Transcribe every record as it stands and set the images aside.
START SUPPLIED MATERIAL
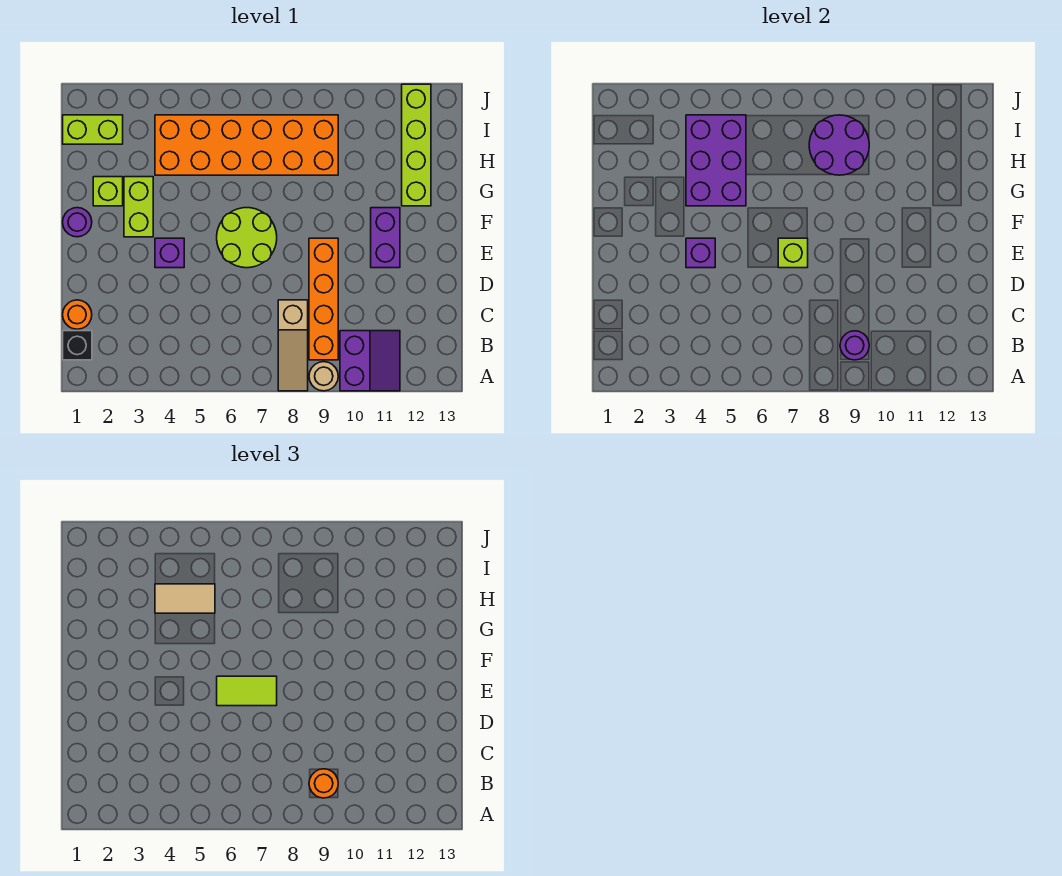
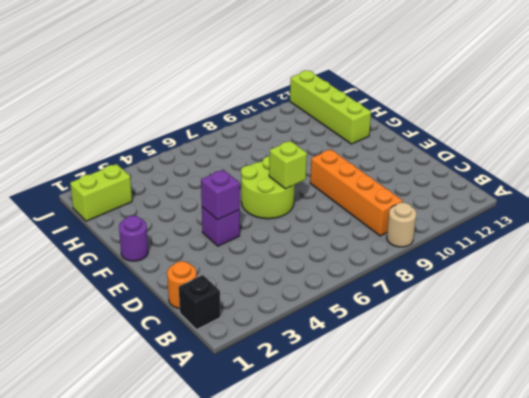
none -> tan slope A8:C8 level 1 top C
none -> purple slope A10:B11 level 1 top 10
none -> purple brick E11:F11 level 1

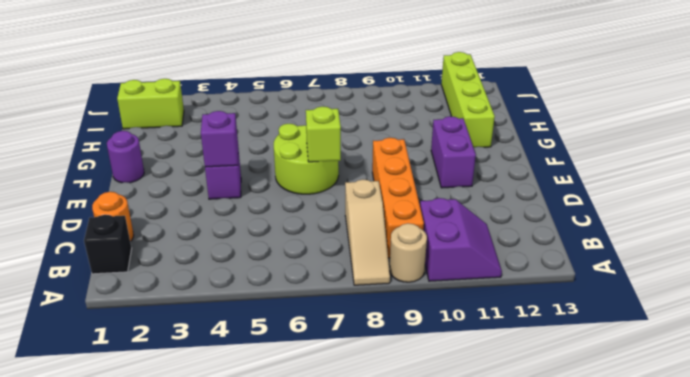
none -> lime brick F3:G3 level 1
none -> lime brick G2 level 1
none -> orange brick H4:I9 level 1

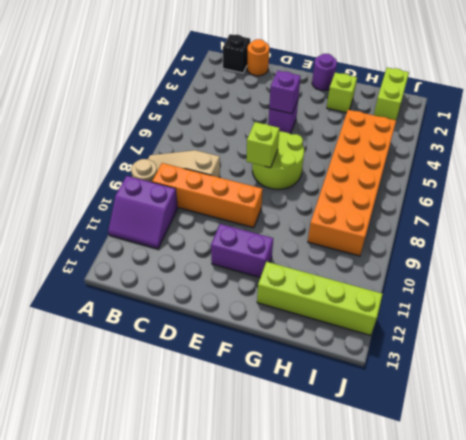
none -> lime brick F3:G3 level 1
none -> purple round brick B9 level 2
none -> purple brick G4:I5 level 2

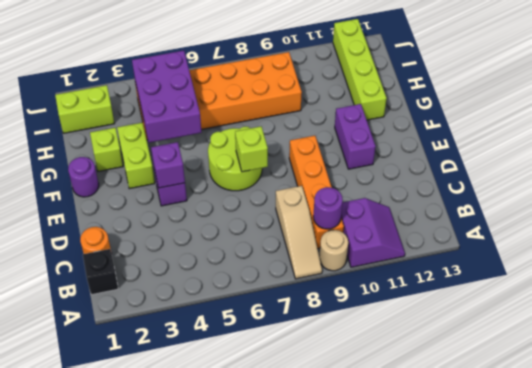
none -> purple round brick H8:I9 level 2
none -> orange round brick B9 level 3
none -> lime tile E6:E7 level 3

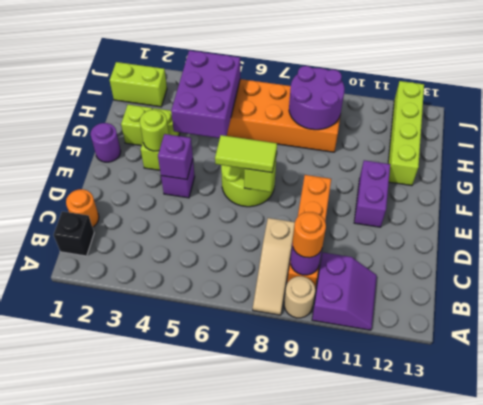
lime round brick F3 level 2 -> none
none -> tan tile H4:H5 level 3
END SUPPLIED MATERIAL
* **EXERCISE ANSWER**
none -> tan slope A8:C8 level 1 top C
none -> purple slope A10:B11 level 1 top 10
none -> purple brick E11:F11 level 1

none -> lime brick F3:G3 level 1
none -> lime brick G2 level 1
none -> orange brick H4:I9 level 1

none -> lime brick F3:G3 level 1
none -> purple round brick B9 level 2
none -> purple brick G4:I5 level 2

none -> purple round brick H8:I9 level 2
none -> orange round brick B9 level 3
none -> lime tile E6:E7 level 3

lime round brick F3 level 2 -> none
none -> tan tile H4:H5 level 3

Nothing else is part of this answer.